• _Records for this task_

——

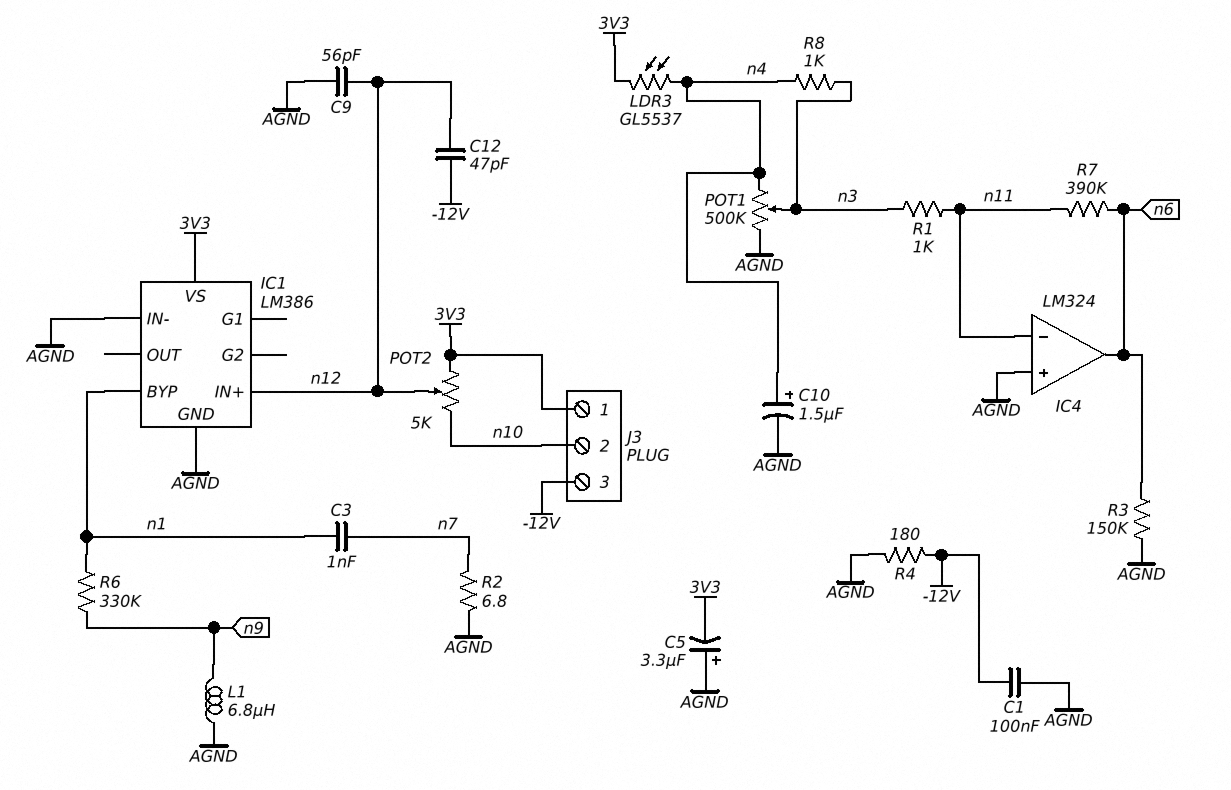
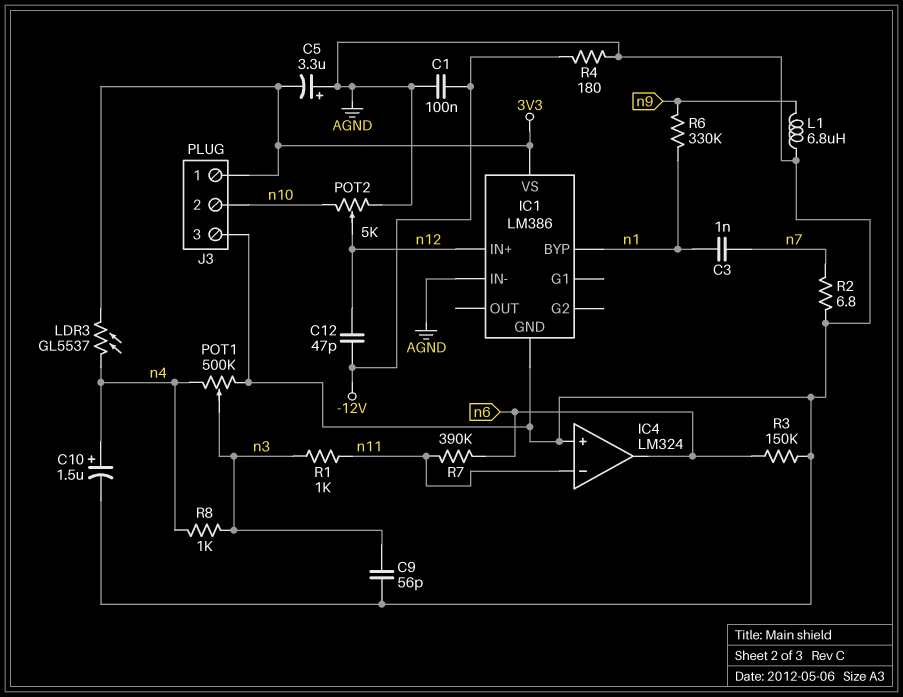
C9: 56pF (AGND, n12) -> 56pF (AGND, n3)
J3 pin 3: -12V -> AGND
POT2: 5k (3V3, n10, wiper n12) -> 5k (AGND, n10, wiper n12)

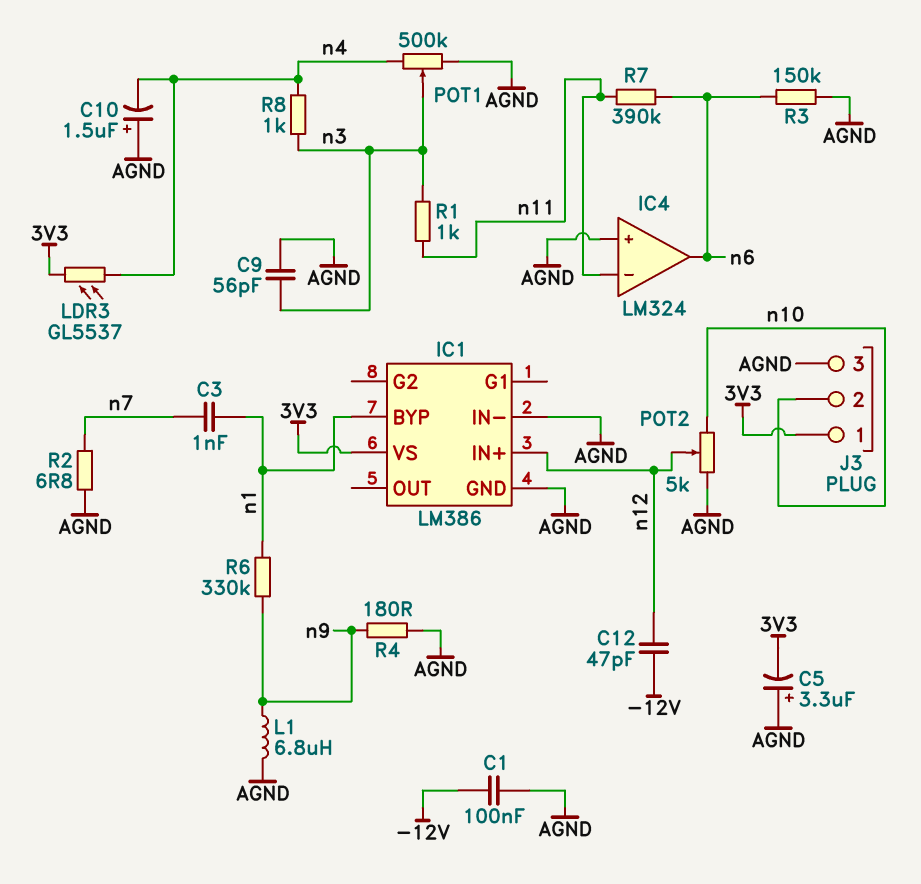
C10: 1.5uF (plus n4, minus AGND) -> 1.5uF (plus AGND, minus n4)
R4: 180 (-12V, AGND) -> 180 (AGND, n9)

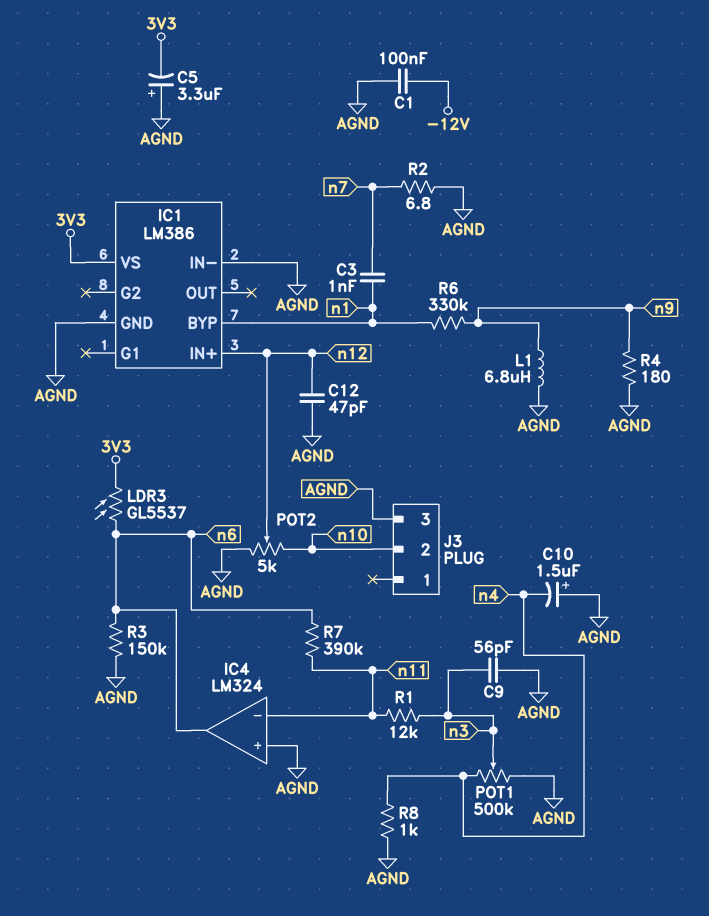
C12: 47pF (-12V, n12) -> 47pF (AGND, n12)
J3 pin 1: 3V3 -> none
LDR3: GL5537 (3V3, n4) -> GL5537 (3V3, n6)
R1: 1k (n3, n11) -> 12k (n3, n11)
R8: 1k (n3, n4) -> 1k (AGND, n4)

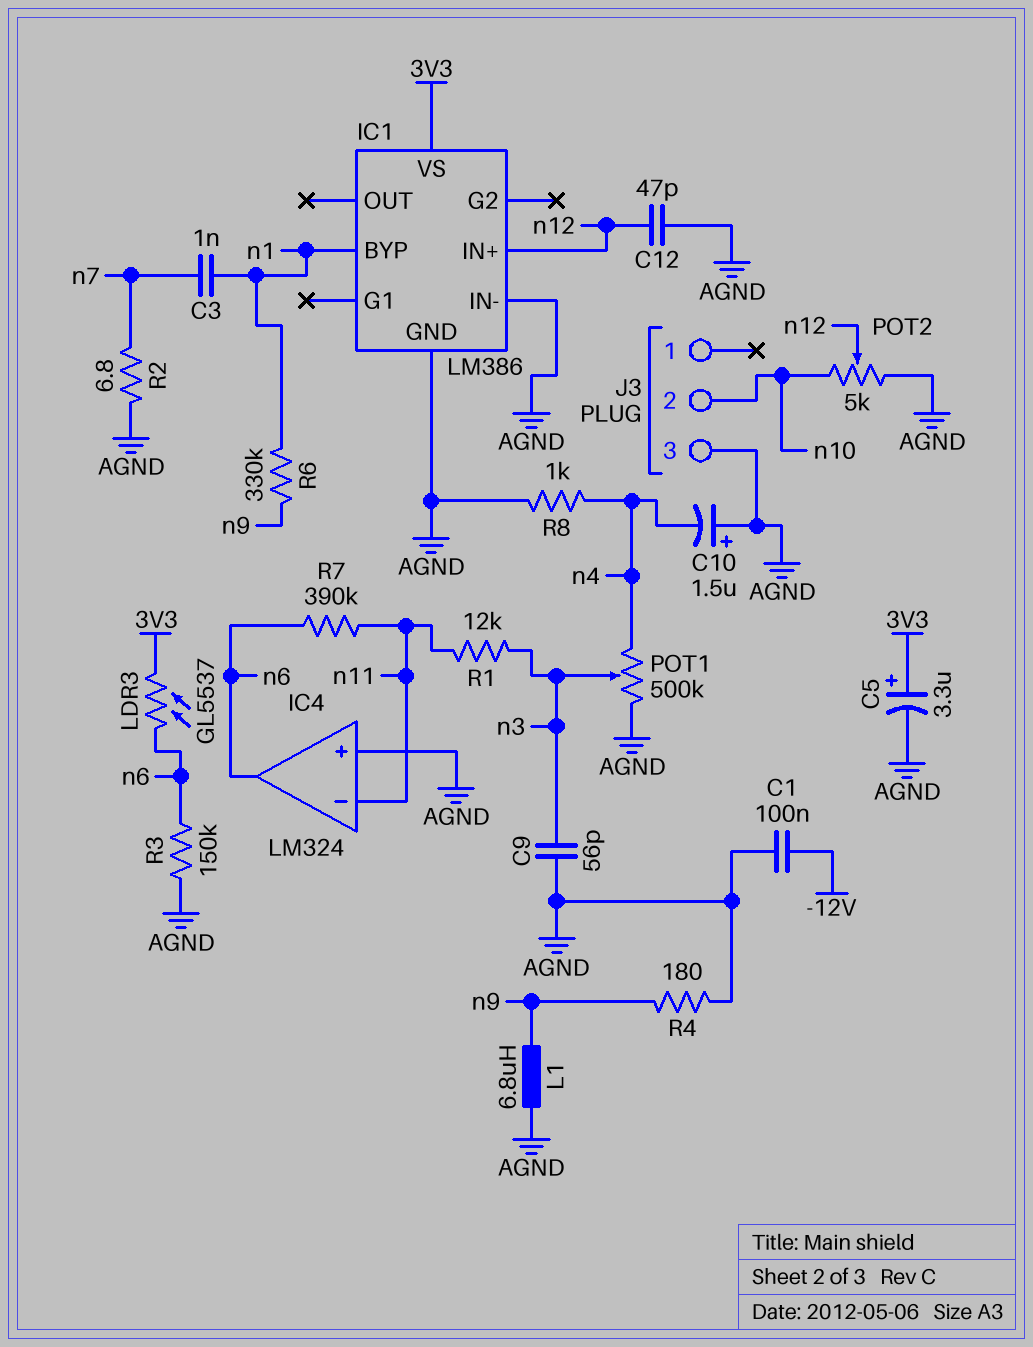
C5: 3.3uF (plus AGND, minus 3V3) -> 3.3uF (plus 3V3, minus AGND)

——

Using the material above, return every line exactly as it appears, minus the pictures.

C9: 56pF (AGND, n12) -> 56pF (AGND, n3)
J3 pin 3: -12V -> AGND
POT2: 5k (3V3, n10, wiper n12) -> 5k (AGND, n10, wiper n12)

C10: 1.5uF (plus n4, minus AGND) -> 1.5uF (plus AGND, minus n4)
R4: 180 (-12V, AGND) -> 180 (AGND, n9)

C12: 47pF (-12V, n12) -> 47pF (AGND, n12)
J3 pin 1: 3V3 -> none
LDR3: GL5537 (3V3, n4) -> GL5537 (3V3, n6)
R1: 1k (n3, n11) -> 12k (n3, n11)
R8: 1k (n3, n4) -> 1k (AGND, n4)

C5: 3.3uF (plus AGND, minus 3V3) -> 3.3uF (plus 3V3, minus AGND)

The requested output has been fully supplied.